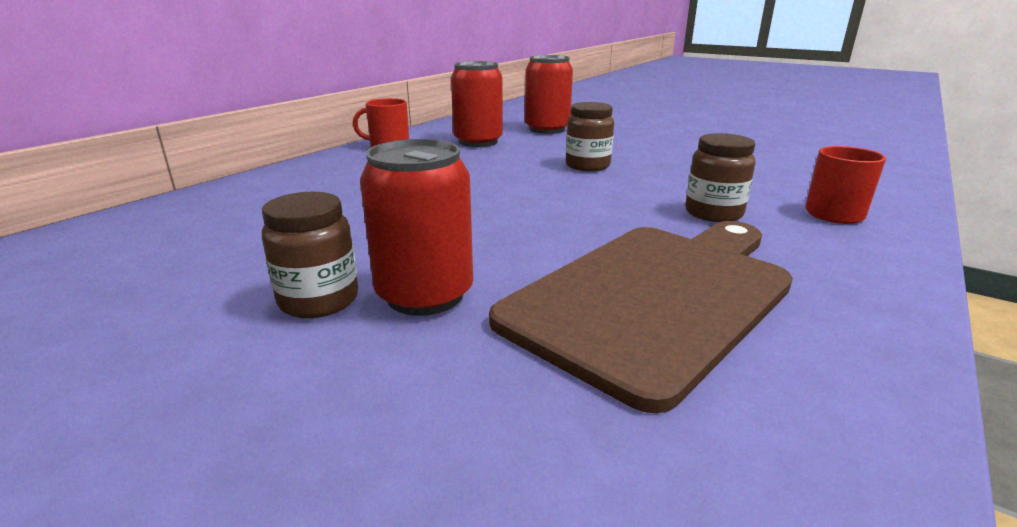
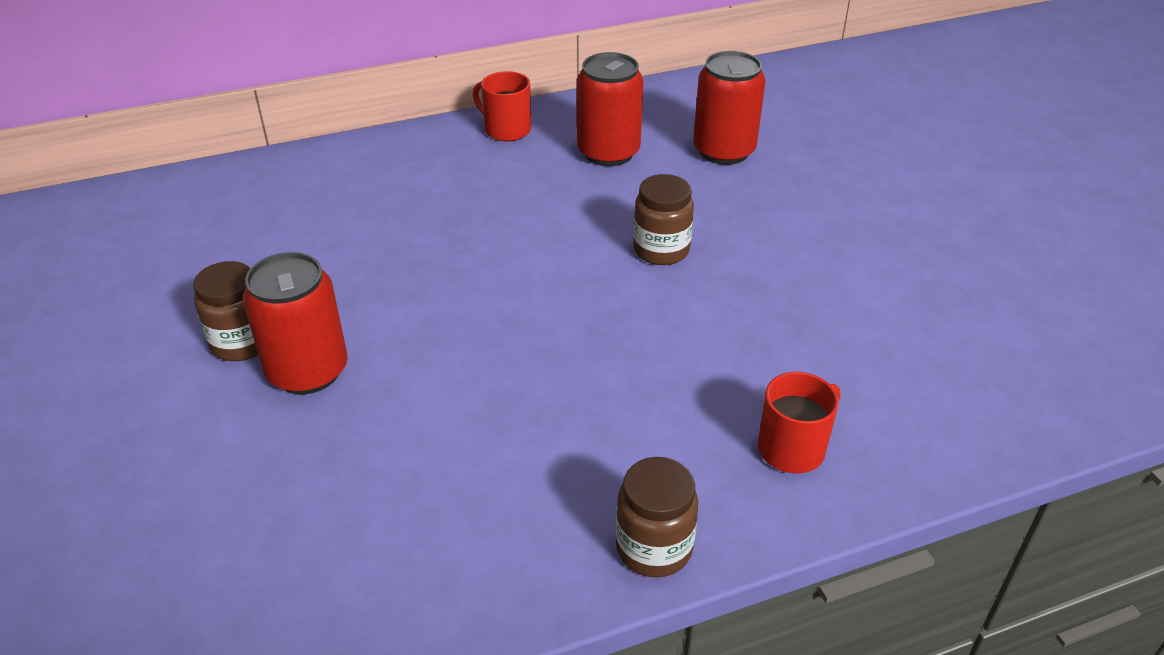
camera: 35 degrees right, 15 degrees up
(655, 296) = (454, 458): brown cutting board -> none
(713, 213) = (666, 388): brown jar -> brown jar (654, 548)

* * *

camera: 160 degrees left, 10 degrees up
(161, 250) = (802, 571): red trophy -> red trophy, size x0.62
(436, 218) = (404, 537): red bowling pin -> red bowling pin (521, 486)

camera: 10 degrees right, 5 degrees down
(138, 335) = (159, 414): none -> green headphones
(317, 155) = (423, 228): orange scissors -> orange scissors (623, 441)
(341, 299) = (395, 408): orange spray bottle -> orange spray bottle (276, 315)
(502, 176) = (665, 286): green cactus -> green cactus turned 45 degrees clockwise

...

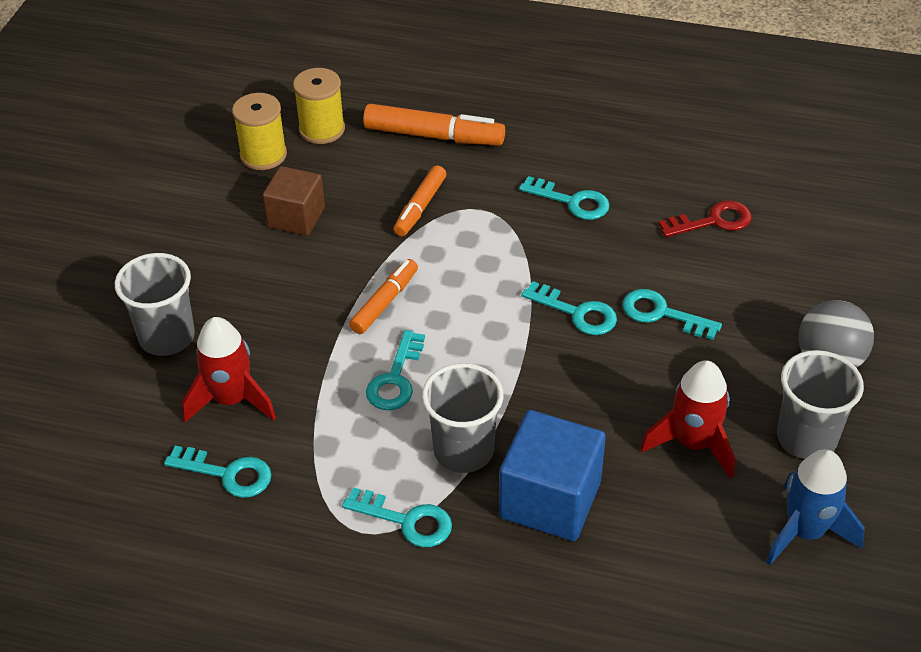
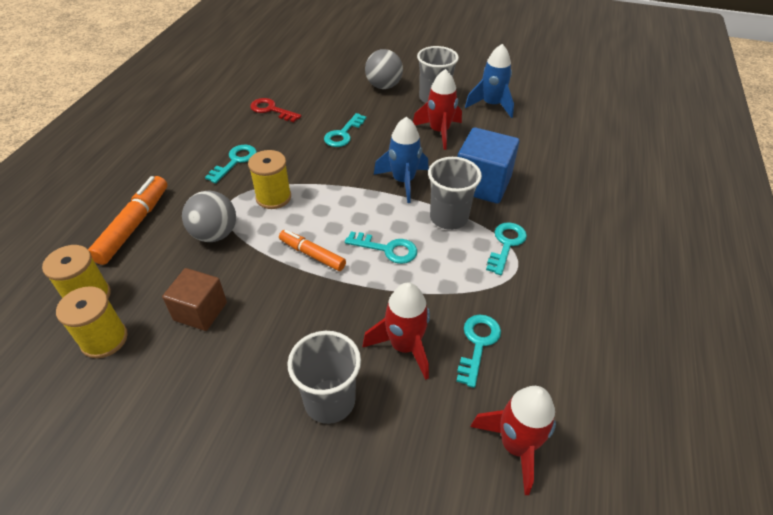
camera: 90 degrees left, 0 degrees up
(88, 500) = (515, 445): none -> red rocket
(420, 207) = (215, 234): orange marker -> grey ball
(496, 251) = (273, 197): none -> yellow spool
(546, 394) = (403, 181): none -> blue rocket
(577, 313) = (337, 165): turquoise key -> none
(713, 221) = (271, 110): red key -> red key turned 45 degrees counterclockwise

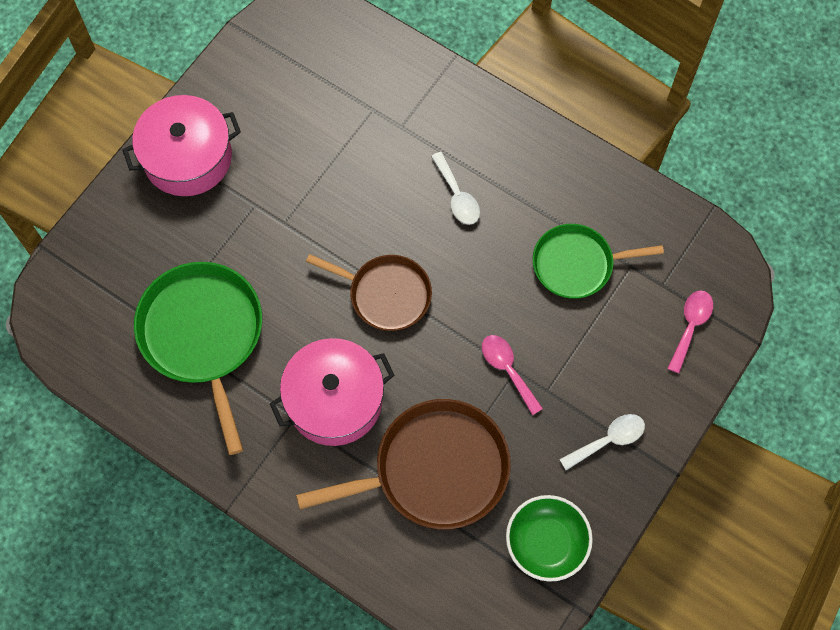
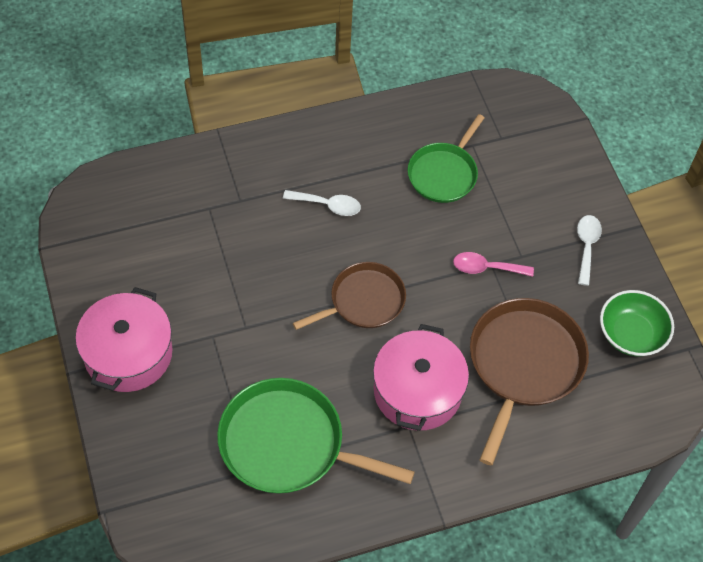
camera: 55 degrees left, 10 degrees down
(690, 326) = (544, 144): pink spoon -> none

◆ **ACTION ITEM**:
Print the lines above from the one with "(138, 335) = (159, 414): none" through the one with "(502, 176) = (665, 286): green", both included, exactly as written and nothing more.

◆ **OUTPUT OF THE TASK**:
(138, 335) = (159, 414): none -> green headphones
(317, 155) = (423, 228): orange scissors -> orange scissors (623, 441)
(341, 299) = (395, 408): orange spray bottle -> orange spray bottle (276, 315)
(502, 176) = (665, 286): green cactus -> green cactus turned 45 degrees clockwise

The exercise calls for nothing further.